Given entries ::
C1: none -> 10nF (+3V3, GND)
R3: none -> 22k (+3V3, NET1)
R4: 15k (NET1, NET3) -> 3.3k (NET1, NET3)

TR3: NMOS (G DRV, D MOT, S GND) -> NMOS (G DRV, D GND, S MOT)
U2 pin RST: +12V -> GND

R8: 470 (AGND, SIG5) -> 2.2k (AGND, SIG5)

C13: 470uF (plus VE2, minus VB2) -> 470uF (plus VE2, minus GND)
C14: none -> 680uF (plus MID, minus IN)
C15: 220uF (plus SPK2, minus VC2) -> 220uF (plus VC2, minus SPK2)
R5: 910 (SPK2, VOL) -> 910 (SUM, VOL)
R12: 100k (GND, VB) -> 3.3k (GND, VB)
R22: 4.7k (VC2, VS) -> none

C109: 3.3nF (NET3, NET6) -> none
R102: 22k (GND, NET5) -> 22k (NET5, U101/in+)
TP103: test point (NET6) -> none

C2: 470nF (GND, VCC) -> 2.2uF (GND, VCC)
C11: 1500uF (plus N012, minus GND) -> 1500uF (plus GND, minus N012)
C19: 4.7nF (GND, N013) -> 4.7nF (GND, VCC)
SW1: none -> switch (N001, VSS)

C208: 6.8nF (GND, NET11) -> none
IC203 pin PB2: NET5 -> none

What the exercise asks :: Retype every line of the listing above exactly as given.

Task solution ::
C1: none -> 10nF (+3V3, GND)
R3: none -> 22k (+3V3, NET1)
R4: 15k (NET1, NET3) -> 3.3k (NET1, NET3)

TR3: NMOS (G DRV, D MOT, S GND) -> NMOS (G DRV, D GND, S MOT)
U2 pin RST: +12V -> GND

R8: 470 (AGND, SIG5) -> 2.2k (AGND, SIG5)

C13: 470uF (plus VE2, minus VB2) -> 470uF (plus VE2, minus GND)
C14: none -> 680uF (plus MID, minus IN)
C15: 220uF (plus SPK2, minus VC2) -> 220uF (plus VC2, minus SPK2)
R5: 910 (SPK2, VOL) -> 910 (SUM, VOL)
R12: 100k (GND, VB) -> 3.3k (GND, VB)
R22: 4.7k (VC2, VS) -> none

C109: 3.3nF (NET3, NET6) -> none
R102: 22k (GND, NET5) -> 22k (NET5, U101/in+)
TP103: test point (NET6) -> none

C2: 470nF (GND, VCC) -> 2.2uF (GND, VCC)
C11: 1500uF (plus N012, minus GND) -> 1500uF (plus GND, minus N012)
C19: 4.7nF (GND, N013) -> 4.7nF (GND, VCC)
SW1: none -> switch (N001, VSS)

C208: 6.8nF (GND, NET11) -> none
IC203 pin PB2: NET5 -> none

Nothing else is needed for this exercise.